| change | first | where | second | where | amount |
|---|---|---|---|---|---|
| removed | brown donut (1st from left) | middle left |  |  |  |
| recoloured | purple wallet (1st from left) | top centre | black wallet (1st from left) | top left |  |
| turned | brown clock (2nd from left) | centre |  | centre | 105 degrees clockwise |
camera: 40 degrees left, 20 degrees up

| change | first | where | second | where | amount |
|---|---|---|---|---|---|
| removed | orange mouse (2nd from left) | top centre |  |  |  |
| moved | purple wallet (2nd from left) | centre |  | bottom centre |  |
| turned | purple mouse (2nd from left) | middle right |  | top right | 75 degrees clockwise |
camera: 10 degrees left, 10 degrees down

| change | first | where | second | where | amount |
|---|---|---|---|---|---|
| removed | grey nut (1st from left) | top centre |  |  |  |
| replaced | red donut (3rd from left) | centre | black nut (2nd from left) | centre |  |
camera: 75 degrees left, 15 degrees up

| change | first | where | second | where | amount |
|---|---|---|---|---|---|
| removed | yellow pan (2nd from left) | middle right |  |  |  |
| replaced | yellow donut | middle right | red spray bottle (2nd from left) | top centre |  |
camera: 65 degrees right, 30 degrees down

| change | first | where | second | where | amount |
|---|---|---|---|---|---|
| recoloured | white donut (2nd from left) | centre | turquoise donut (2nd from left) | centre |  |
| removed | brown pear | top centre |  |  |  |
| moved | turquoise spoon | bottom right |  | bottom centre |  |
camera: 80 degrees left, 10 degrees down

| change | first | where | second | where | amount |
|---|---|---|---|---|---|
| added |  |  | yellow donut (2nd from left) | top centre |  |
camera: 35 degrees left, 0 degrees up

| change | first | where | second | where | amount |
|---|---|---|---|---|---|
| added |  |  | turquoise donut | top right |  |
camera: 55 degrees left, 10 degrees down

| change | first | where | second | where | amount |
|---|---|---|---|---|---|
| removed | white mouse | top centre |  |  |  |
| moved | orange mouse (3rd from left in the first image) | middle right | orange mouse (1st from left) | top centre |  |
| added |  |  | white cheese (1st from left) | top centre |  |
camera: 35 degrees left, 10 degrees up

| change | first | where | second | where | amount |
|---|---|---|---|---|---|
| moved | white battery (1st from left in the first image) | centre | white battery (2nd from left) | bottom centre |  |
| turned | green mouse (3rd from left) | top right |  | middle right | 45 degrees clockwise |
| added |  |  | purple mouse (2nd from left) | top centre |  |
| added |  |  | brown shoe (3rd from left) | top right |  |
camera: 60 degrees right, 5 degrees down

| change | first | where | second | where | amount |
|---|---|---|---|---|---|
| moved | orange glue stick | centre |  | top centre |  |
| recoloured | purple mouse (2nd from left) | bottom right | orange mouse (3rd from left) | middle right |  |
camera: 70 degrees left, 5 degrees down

§ Your objective: Each entry must be printed again exactly as given.

§ The completed task:
| change | first | where | second | where | amount |
|---|---|---|---|---|---|
| removed | brown donut (1st from left) | middle left |  |  |  |
| recoloured | purple wallet (1st from left) | top centre | black wallet (1st from left) | top left |  |
| turned | brown clock (2nd from left) | centre |  | centre | 105 degrees clockwise |
camera: 40 degrees left, 20 degrees up

| change | first | where | second | where | amount |
|---|---|---|---|---|---|
| removed | orange mouse (2nd from left) | top centre |  |  |  |
| moved | purple wallet (2nd from left) | centre |  | bottom centre |  |
| turned | purple mouse (2nd from left) | middle right |  | top right | 75 degrees clockwise |
camera: 10 degrees left, 10 degrees down

| change | first | where | second | where | amount |
|---|---|---|---|---|---|
| removed | grey nut (1st from left) | top centre |  |  |  |
| replaced | red donut (3rd from left) | centre | black nut (2nd from left) | centre |  |
camera: 75 degrees left, 15 degrees up

| change | first | where | second | where | amount |
|---|---|---|---|---|---|
| removed | yellow pan (2nd from left) | middle right |  |  |  |
| replaced | yellow donut | middle right | red spray bottle (2nd from left) | top centre |  |
camera: 65 degrees right, 30 degrees down

| change | first | where | second | where | amount |
|---|---|---|---|---|---|
| recoloured | white donut (2nd from left) | centre | turquoise donut (2nd from left) | centre |  |
| removed | brown pear | top centre |  |  |  |
| moved | turquoise spoon | bottom right |  | bottom centre |  |
camera: 80 degrees left, 10 degrees down

| change | first | where | second | where | amount |
|---|---|---|---|---|---|
| added |  |  | yellow donut (2nd from left) | top centre |  |
camera: 35 degrees left, 0 degrees up

| change | first | where | second | where | amount |
|---|---|---|---|---|---|
| added |  |  | turquoise donut | top right |  |
camera: 55 degrees left, 10 degrees down

| change | first | where | second | where | amount |
|---|---|---|---|---|---|
| removed | white mouse | top centre |  |  |  |
| moved | orange mouse (3rd from left in the first image) | middle right | orange mouse (1st from left) | top centre |  |
| added |  |  | white cheese (1st from left) | top centre |  |
camera: 35 degrees left, 10 degrees up

| change | first | where | second | where | amount |
|---|---|---|---|---|---|
| moved | white battery (1st from left in the first image) | centre | white battery (2nd from left) | bottom centre |  |
| turned | green mouse (3rd from left) | top right |  | middle right | 45 degrees clockwise |
| added |  |  | purple mouse (2nd from left) | top centre |  |
| added |  |  | brown shoe (3rd from left) | top right |  |
camera: 60 degrees right, 5 degrees down

| change | first | where | second | where | amount |
|---|---|---|---|---|---|
| moved | orange glue stick | centre |  | top centre |  |
| recoloured | purple mouse (2nd from left) | bottom right | orange mouse (3rd from left) | middle right |  |
camera: 70 degrees left, 5 degrees down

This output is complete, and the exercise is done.